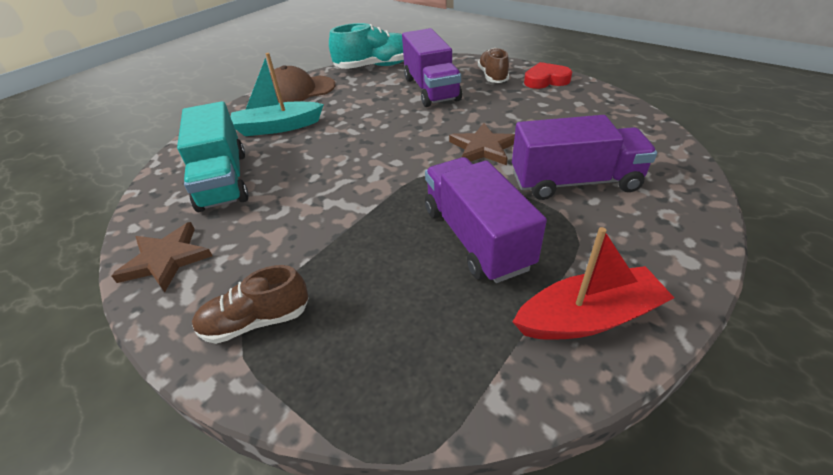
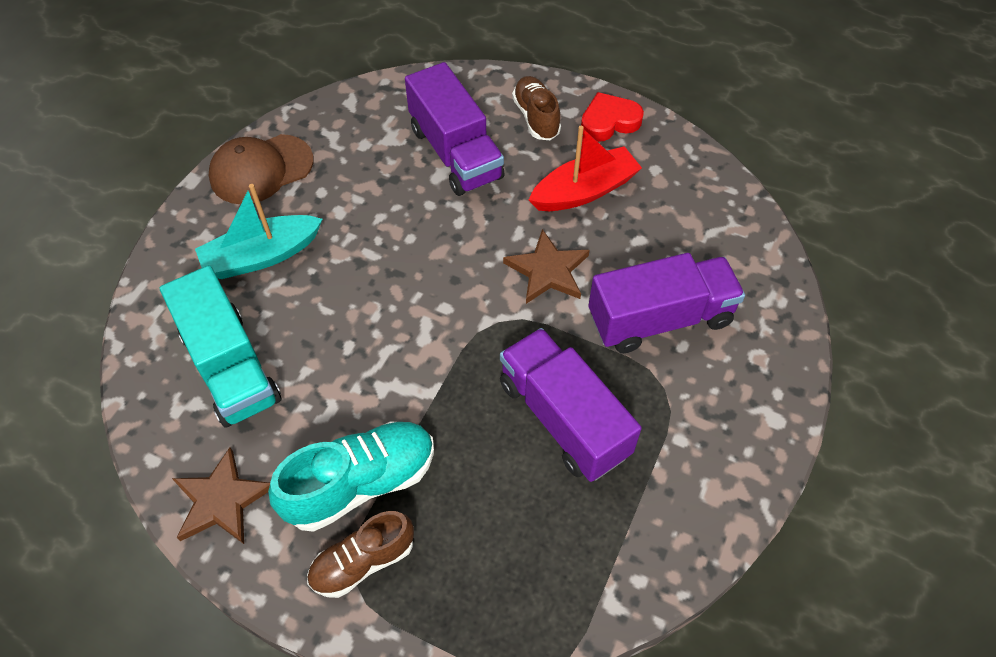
camera: 15 degrees left, 15 degrees up
(375, 66) = (359, 102): turquoise shoe -> turquoise shoe (360, 483)
(588, 317) = (684, 503): red boat -> red boat (584, 191)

YOUR INSTRUCTIONS |
A word-for-word transcription of the listing is needed, minus its images.

EXPECTED ANSWER |
camera: 15 degrees left, 15 degrees up
(375, 66) = (359, 102): turquoise shoe -> turquoise shoe (360, 483)
(588, 317) = (684, 503): red boat -> red boat (584, 191)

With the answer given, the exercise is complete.